== Segment start ==

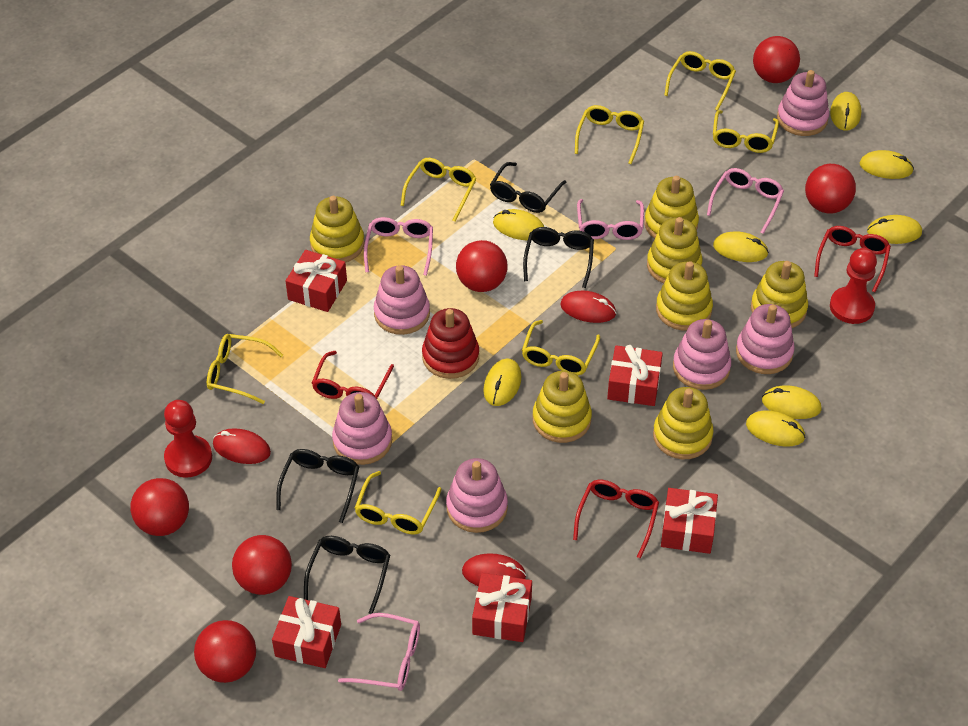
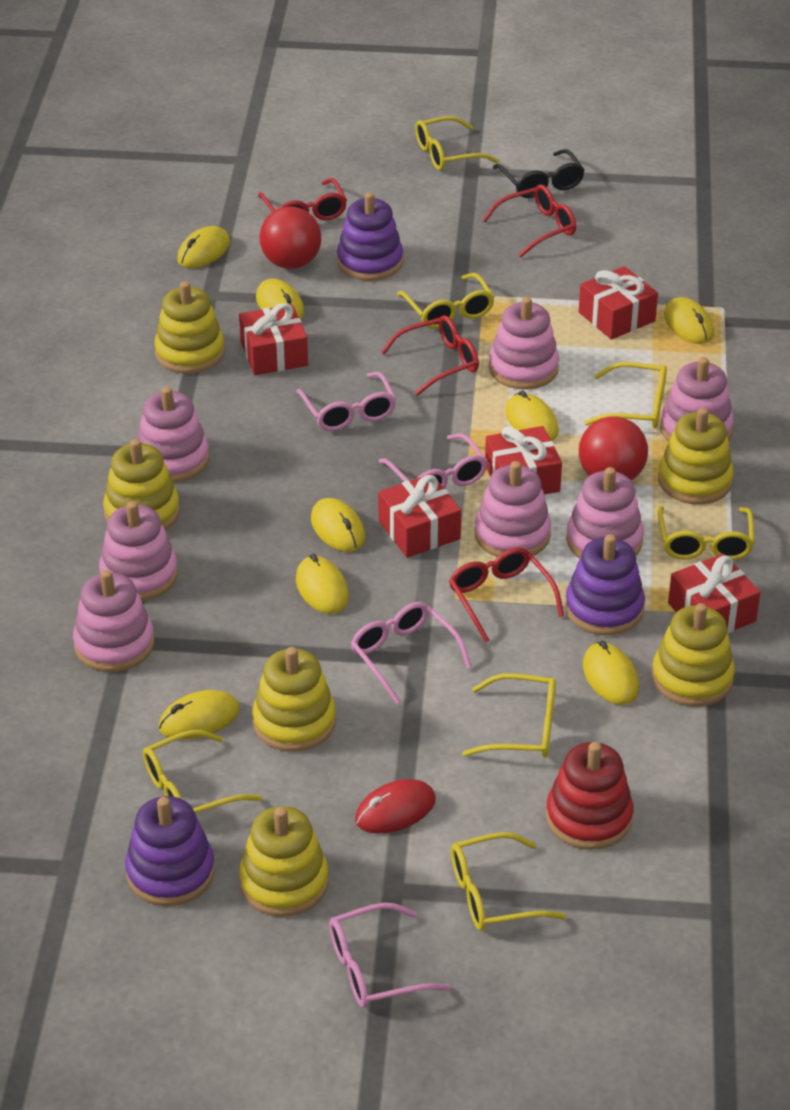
black glasses: 4 -> 1
pink stacking toy: 6 -> 7
purple stacking toy: 0 -> 3
red ball: 6 -> 2
red glasses: 3 -> 4
red mouse: 3 -> 1
red pawn: 2 -> 0
yellow stacking toy: 7 -> 6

== Segment end ==

■ **Your goal**: Once the line with "pink stacking toy: 6 -> 7" is found, write out that line and every one after it through the last line of the records, exactly and with nothing else.

■ **Answer area**:
pink stacking toy: 6 -> 7
purple stacking toy: 0 -> 3
red ball: 6 -> 2
red glasses: 3 -> 4
red mouse: 3 -> 1
red pawn: 2 -> 0
yellow stacking toy: 7 -> 6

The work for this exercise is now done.